■ PROBLEM REQUIREMENTS ■
Copy each of the records below word for word. Leave the pictures out of your copy.
####################
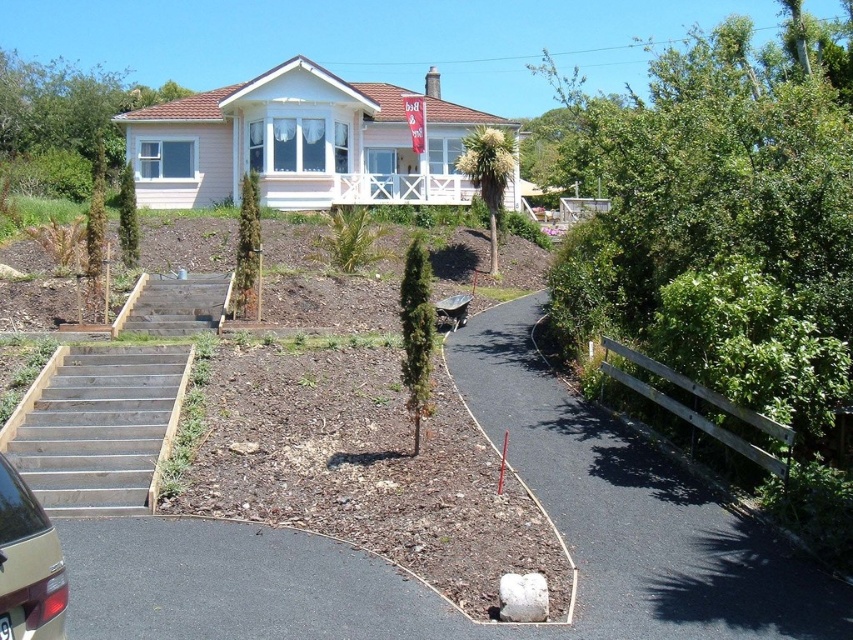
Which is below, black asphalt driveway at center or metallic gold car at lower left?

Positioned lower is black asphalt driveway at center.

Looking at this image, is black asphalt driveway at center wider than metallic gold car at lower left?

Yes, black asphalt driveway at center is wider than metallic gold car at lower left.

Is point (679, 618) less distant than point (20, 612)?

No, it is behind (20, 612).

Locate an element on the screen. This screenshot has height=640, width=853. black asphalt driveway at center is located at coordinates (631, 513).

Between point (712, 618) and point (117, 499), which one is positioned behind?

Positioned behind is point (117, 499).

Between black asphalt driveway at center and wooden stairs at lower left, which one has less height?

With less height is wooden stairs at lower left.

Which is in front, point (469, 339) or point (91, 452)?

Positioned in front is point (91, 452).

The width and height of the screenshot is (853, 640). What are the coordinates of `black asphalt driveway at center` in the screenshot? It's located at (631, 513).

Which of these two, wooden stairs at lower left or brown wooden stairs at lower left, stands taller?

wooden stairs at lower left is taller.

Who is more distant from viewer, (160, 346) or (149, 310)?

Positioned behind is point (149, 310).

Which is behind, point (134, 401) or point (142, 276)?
####################
■ TASK OUTPUT ■
Which is below, black asphalt driveway at center or metallic gold car at lower left?

Positioned lower is black asphalt driveway at center.

Looking at this image, is black asphalt driveway at center wider than metallic gold car at lower left?

Yes, black asphalt driveway at center is wider than metallic gold car at lower left.

Is point (679, 618) less distant than point (20, 612)?

No, it is behind (20, 612).

Locate an element on the screen. This screenshot has height=640, width=853. black asphalt driveway at center is located at coordinates (631, 513).

Between point (712, 618) and point (117, 499), which one is positioned behind?

Positioned behind is point (117, 499).

Between black asphalt driveway at center and wooden stairs at lower left, which one has less height?

With less height is wooden stairs at lower left.

Which is in front, point (469, 339) or point (91, 452)?

Positioned in front is point (91, 452).

The width and height of the screenshot is (853, 640). What are the coordinates of `black asphalt driveway at center` in the screenshot? It's located at (631, 513).

Which of these two, wooden stairs at lower left or brown wooden stairs at lower left, stands taller?

wooden stairs at lower left is taller.

Who is more distant from viewer, (160, 346) or (149, 310)?

Positioned behind is point (149, 310).

Which is behind, point (134, 401) or point (142, 276)?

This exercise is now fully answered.